*** Opening of EXTRACTED INFORMATION ***

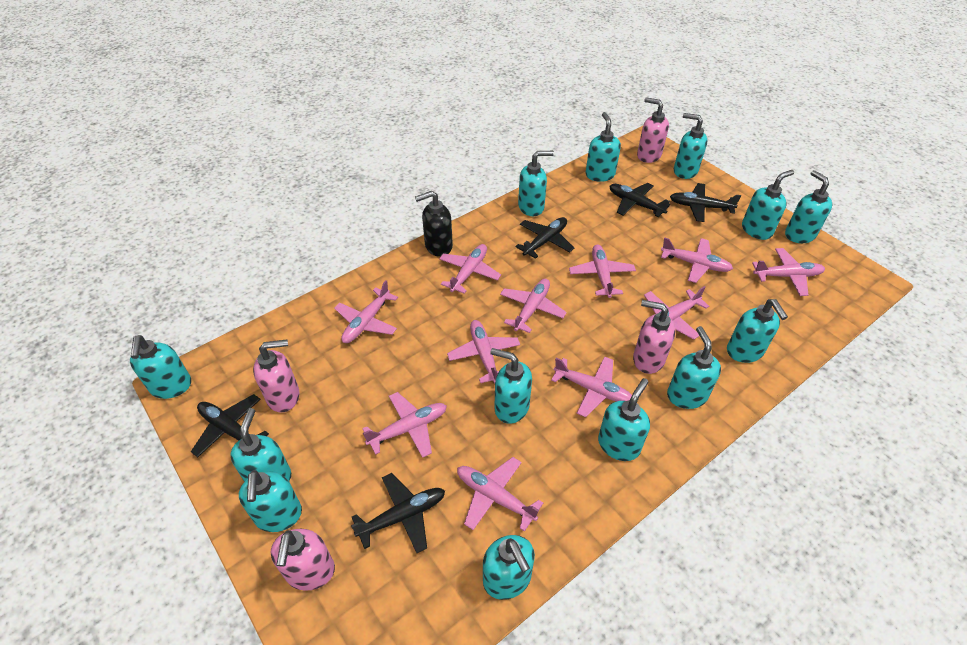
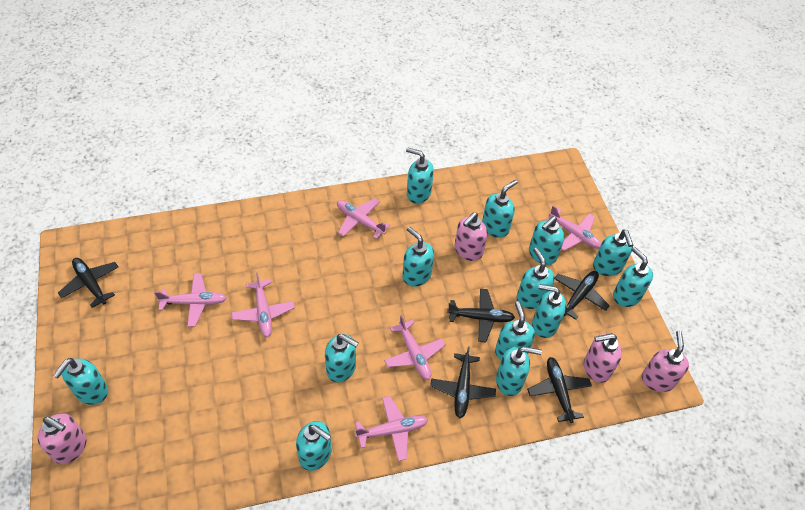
black soap dispenser: 1 -> 0
pink plane: 11 -> 6

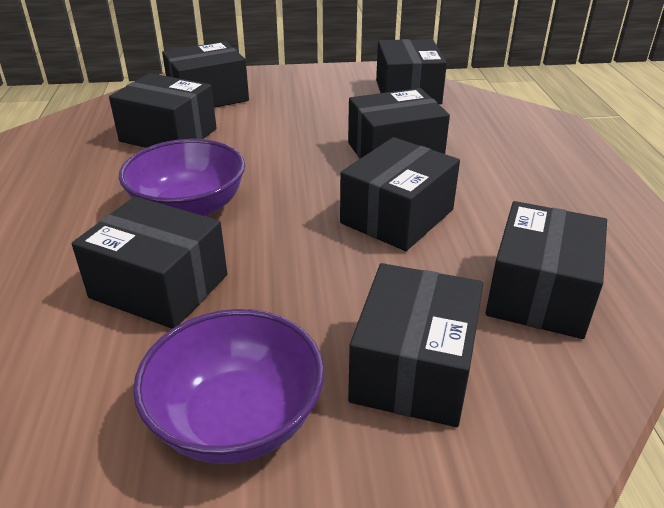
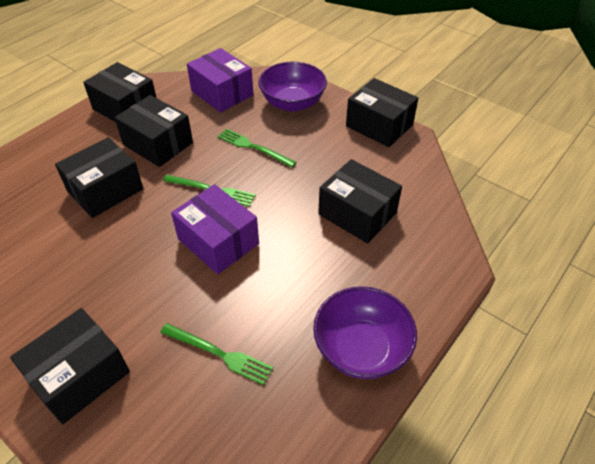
black box: 8 -> 6
green fork: 0 -> 3
purple box: 0 -> 2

*** Close of EXTRACTED INFORMATION ***

■ **TASK BRIEF**
Could you copy the listing exactly, leaving out any pictures?

■ **RESPONSE**
black soap dispenser: 1 -> 0
pink plane: 11 -> 6

black box: 8 -> 6
green fork: 0 -> 3
purple box: 0 -> 2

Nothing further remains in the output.